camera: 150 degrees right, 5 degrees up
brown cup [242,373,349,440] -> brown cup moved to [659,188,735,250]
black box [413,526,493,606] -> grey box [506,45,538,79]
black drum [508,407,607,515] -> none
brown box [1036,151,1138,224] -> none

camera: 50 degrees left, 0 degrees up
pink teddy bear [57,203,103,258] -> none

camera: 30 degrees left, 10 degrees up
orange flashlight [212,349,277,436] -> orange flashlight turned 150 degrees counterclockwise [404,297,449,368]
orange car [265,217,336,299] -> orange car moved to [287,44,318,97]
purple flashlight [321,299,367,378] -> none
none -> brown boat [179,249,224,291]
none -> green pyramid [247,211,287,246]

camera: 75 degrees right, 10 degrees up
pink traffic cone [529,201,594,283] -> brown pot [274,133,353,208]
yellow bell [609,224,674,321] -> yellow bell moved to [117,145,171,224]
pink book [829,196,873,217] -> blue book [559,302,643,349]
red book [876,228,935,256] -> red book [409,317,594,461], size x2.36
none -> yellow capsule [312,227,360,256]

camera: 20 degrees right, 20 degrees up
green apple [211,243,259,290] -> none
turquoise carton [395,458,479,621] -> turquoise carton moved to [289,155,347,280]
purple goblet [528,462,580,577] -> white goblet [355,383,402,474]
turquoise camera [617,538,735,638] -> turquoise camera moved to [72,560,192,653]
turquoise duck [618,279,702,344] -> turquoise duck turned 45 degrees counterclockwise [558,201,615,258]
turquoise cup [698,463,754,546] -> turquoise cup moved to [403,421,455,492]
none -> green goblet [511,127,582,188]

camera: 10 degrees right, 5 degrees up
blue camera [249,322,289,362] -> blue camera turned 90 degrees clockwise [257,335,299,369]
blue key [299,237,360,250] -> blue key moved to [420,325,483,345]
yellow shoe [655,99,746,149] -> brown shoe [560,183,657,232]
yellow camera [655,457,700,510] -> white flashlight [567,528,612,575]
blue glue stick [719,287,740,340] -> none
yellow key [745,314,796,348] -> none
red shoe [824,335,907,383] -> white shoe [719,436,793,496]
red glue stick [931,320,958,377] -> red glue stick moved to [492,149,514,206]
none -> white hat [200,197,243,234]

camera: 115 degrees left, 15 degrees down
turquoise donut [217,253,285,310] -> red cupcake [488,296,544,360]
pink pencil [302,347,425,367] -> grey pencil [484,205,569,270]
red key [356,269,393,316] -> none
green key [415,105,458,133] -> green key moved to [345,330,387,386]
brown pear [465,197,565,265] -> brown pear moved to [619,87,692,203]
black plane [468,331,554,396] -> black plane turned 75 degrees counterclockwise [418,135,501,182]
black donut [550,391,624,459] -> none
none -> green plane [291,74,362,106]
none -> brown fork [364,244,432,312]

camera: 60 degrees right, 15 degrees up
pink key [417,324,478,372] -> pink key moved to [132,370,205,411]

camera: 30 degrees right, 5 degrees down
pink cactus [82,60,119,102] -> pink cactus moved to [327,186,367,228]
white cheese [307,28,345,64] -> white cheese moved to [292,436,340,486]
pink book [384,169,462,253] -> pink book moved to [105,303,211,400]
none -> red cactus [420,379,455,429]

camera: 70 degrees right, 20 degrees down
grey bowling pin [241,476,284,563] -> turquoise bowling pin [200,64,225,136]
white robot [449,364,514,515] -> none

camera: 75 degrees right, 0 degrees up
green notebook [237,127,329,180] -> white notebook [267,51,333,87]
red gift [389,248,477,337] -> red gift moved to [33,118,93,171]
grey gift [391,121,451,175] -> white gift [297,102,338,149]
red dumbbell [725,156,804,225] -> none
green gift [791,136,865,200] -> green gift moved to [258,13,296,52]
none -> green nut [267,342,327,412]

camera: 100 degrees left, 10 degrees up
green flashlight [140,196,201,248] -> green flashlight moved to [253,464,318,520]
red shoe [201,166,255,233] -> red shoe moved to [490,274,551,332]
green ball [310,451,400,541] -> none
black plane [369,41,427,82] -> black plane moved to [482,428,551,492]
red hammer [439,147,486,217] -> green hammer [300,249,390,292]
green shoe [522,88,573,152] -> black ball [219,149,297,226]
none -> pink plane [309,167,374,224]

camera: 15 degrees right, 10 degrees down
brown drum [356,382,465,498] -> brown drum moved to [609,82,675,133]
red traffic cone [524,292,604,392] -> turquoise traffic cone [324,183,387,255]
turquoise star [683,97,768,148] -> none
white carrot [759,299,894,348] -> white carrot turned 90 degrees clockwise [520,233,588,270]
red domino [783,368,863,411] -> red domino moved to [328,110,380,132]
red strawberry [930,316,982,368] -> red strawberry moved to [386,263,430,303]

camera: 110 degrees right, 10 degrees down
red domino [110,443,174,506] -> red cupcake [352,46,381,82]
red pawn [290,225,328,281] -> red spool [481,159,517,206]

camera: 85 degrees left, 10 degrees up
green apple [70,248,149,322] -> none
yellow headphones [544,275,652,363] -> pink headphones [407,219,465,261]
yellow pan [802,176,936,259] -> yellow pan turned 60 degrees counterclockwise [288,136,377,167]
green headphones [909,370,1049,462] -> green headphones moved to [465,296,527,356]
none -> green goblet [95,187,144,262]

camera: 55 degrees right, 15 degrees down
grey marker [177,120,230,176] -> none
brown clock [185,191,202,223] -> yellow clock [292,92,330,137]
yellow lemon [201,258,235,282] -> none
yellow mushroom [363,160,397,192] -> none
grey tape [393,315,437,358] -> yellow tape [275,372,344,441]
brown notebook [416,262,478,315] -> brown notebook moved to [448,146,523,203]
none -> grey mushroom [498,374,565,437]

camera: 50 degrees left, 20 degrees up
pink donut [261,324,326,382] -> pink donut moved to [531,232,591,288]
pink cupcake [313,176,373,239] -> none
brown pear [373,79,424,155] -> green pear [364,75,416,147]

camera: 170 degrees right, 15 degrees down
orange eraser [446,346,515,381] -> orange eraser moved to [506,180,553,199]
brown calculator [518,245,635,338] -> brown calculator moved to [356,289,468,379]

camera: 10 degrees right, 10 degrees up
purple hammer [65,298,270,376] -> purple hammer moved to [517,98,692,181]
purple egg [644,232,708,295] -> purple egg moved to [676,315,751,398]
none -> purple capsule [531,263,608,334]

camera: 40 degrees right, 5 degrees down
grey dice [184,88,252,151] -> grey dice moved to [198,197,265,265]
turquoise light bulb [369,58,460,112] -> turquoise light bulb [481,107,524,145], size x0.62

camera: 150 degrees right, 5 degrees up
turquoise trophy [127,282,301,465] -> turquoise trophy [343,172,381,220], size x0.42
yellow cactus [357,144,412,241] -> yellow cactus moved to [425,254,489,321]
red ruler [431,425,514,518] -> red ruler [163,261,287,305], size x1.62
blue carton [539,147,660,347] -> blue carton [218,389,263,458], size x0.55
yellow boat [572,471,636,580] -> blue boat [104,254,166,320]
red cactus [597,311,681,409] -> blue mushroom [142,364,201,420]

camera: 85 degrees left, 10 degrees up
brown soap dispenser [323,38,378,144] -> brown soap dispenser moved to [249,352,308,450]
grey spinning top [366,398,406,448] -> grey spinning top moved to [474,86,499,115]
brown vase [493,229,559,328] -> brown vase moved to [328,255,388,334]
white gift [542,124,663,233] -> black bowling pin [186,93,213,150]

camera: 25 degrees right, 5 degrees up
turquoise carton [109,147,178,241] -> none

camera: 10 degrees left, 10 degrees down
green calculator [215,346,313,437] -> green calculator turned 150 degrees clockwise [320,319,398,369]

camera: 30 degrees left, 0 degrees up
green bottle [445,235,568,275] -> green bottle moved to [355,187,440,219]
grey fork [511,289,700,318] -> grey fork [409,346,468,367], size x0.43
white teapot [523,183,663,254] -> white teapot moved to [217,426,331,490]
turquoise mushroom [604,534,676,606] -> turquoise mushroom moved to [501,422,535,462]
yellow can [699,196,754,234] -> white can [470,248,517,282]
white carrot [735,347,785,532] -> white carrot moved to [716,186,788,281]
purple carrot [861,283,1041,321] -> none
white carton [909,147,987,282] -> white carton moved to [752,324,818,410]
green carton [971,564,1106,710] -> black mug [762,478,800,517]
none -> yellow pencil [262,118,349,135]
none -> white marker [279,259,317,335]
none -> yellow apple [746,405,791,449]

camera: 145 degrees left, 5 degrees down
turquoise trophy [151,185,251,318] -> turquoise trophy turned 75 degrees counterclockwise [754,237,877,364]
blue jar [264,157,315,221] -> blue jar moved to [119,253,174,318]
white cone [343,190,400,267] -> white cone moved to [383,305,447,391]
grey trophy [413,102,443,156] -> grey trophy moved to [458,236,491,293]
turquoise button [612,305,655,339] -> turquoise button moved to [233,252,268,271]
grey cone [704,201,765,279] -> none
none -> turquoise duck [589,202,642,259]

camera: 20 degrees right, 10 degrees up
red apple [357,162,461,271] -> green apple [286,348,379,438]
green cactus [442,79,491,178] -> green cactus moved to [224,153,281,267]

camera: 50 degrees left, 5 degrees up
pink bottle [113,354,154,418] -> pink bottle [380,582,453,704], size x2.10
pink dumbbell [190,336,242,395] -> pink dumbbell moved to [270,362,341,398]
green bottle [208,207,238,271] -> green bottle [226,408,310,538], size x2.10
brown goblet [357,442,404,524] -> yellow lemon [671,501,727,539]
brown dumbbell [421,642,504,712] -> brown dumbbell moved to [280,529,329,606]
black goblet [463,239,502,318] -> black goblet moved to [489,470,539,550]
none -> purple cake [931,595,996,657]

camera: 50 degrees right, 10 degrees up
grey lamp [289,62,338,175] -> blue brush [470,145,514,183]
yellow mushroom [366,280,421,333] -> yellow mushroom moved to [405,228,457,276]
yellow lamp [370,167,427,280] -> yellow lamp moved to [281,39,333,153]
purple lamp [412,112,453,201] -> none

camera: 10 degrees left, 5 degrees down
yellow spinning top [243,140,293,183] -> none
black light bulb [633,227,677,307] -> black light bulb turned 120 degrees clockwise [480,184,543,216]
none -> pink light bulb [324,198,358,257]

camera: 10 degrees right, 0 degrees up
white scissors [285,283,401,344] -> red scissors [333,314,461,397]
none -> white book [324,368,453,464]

══════

About this exercise> As the answer, set down only the lines from the data above between the one holding "brown vase [493,229,559,328]" and the one holding "green bottle [208,207,238,271]", inclusive, exactly as they read.

Written solution>
brown vase [493,229,559,328] -> brown vase moved to [328,255,388,334]
white gift [542,124,663,233] -> black bowling pin [186,93,213,150]

camera: 25 degrees right, 5 degrees up
turquoise carton [109,147,178,241] -> none

camera: 10 degrees left, 10 degrees down
green calculator [215,346,313,437] -> green calculator turned 150 degrees clockwise [320,319,398,369]

camera: 30 degrees left, 0 degrees up
green bottle [445,235,568,275] -> green bottle moved to [355,187,440,219]
grey fork [511,289,700,318] -> grey fork [409,346,468,367], size x0.43
white teapot [523,183,663,254] -> white teapot moved to [217,426,331,490]
turquoise mushroom [604,534,676,606] -> turquoise mushroom moved to [501,422,535,462]
yellow can [699,196,754,234] -> white can [470,248,517,282]
white carrot [735,347,785,532] -> white carrot moved to [716,186,788,281]
purple carrot [861,283,1041,321] -> none
white carton [909,147,987,282] -> white carton moved to [752,324,818,410]
green carton [971,564,1106,710] -> black mug [762,478,800,517]
none -> yellow pencil [262,118,349,135]
none -> white marker [279,259,317,335]
none -> yellow apple [746,405,791,449]

camera: 145 degrees left, 5 degrees down
turquoise trophy [151,185,251,318] -> turquoise trophy turned 75 degrees counterclockwise [754,237,877,364]
blue jar [264,157,315,221] -> blue jar moved to [119,253,174,318]
white cone [343,190,400,267] -> white cone moved to [383,305,447,391]
grey trophy [413,102,443,156] -> grey trophy moved to [458,236,491,293]
turquoise button [612,305,655,339] -> turquoise button moved to [233,252,268,271]
grey cone [704,201,765,279] -> none
none -> turquoise duck [589,202,642,259]

camera: 20 degrees right, 10 degrees up
red apple [357,162,461,271] -> green apple [286,348,379,438]
green cactus [442,79,491,178] -> green cactus moved to [224,153,281,267]

camera: 50 degrees left, 5 degrees up
pink bottle [113,354,154,418] -> pink bottle [380,582,453,704], size x2.10
pink dumbbell [190,336,242,395] -> pink dumbbell moved to [270,362,341,398]
green bottle [208,207,238,271] -> green bottle [226,408,310,538], size x2.10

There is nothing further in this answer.